About this exercise:
The task calls for every line of the data to be retyped exactly.
--------------------
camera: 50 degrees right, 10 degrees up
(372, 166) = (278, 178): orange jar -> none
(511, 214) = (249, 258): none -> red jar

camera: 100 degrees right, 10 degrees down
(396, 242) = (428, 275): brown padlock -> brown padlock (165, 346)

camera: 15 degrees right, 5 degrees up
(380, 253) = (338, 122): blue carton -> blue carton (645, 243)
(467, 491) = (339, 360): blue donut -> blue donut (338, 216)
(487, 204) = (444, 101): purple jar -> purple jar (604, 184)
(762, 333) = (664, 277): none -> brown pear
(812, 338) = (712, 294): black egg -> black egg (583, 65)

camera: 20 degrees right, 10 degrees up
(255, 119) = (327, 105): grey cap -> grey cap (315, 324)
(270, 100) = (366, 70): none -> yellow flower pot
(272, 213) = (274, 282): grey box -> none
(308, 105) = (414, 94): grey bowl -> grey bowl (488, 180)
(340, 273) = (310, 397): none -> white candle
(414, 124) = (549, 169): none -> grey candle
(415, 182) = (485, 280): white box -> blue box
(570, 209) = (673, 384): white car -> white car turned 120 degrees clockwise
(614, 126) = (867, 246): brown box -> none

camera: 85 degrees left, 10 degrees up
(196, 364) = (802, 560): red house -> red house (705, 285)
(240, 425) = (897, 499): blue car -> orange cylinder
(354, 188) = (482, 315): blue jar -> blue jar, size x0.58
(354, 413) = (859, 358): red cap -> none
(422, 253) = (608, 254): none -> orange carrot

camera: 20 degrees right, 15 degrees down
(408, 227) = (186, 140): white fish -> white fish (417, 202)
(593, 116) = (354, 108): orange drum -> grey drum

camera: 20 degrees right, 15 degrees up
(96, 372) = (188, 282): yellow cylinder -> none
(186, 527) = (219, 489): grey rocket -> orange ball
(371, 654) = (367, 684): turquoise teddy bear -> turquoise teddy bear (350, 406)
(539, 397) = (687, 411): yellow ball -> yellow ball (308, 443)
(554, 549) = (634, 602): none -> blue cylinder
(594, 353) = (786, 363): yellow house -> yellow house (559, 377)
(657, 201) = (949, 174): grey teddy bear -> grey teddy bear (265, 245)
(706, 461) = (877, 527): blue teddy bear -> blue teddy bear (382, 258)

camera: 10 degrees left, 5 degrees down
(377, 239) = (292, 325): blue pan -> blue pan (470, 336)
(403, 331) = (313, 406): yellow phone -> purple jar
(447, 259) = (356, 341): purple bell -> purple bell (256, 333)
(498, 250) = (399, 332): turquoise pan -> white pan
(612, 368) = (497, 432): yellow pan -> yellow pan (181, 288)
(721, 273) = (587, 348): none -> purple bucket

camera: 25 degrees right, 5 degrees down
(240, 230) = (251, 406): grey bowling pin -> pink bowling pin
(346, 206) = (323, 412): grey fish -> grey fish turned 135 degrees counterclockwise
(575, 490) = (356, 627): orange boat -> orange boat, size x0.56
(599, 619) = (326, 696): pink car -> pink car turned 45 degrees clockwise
--------------------
Result:
camera: 50 degrees right, 10 degrees up
(372, 166) = (278, 178): orange jar -> none
(511, 214) = (249, 258): none -> red jar

camera: 100 degrees right, 10 degrees down
(396, 242) = (428, 275): brown padlock -> brown padlock (165, 346)

camera: 15 degrees right, 5 degrees up
(380, 253) = (338, 122): blue carton -> blue carton (645, 243)
(467, 491) = (339, 360): blue donut -> blue donut (338, 216)
(487, 204) = (444, 101): purple jar -> purple jar (604, 184)
(762, 333) = (664, 277): none -> brown pear
(812, 338) = (712, 294): black egg -> black egg (583, 65)

camera: 20 degrees right, 10 degrees up
(255, 119) = (327, 105): grey cap -> grey cap (315, 324)
(270, 100) = (366, 70): none -> yellow flower pot
(272, 213) = (274, 282): grey box -> none
(308, 105) = (414, 94): grey bowl -> grey bowl (488, 180)
(340, 273) = (310, 397): none -> white candle
(414, 124) = (549, 169): none -> grey candle
(415, 182) = (485, 280): white box -> blue box
(570, 209) = (673, 384): white car -> white car turned 120 degrees clockwise
(614, 126) = (867, 246): brown box -> none

camera: 85 degrees left, 10 degrees up
(196, 364) = (802, 560): red house -> red house (705, 285)
(240, 425) = (897, 499): blue car -> orange cylinder
(354, 188) = (482, 315): blue jar -> blue jar, size x0.58
(354, 413) = (859, 358): red cap -> none
(422, 253) = (608, 254): none -> orange carrot

camera: 20 degrees right, 15 degrees down
(408, 227) = (186, 140): white fish -> white fish (417, 202)
(593, 116) = (354, 108): orange drum -> grey drum

camera: 20 degrees right, 15 degrees up
(96, 372) = (188, 282): yellow cylinder -> none
(186, 527) = (219, 489): grey rocket -> orange ball
(371, 654) = (367, 684): turquoise teddy bear -> turquoise teddy bear (350, 406)
(539, 397) = (687, 411): yellow ball -> yellow ball (308, 443)
(554, 549) = (634, 602): none -> blue cylinder
(594, 353) = (786, 363): yellow house -> yellow house (559, 377)
(657, 201) = (949, 174): grey teddy bear -> grey teddy bear (265, 245)
(706, 461) = (877, 527): blue teddy bear -> blue teddy bear (382, 258)

camera: 10 degrees left, 5 degrees down
(377, 239) = (292, 325): blue pan -> blue pan (470, 336)
(403, 331) = (313, 406): yellow phone -> purple jar
(447, 259) = (356, 341): purple bell -> purple bell (256, 333)
(498, 250) = (399, 332): turquoise pan -> white pan
(612, 368) = (497, 432): yellow pan -> yellow pan (181, 288)
(721, 273) = (587, 348): none -> purple bucket

camera: 25 degrees right, 5 degrees down
(240, 230) = (251, 406): grey bowling pin -> pink bowling pin
(346, 206) = (323, 412): grey fish -> grey fish turned 135 degrees counterclockwise
(575, 490) = (356, 627): orange boat -> orange boat, size x0.56
(599, 619) = (326, 696): pink car -> pink car turned 45 degrees clockwise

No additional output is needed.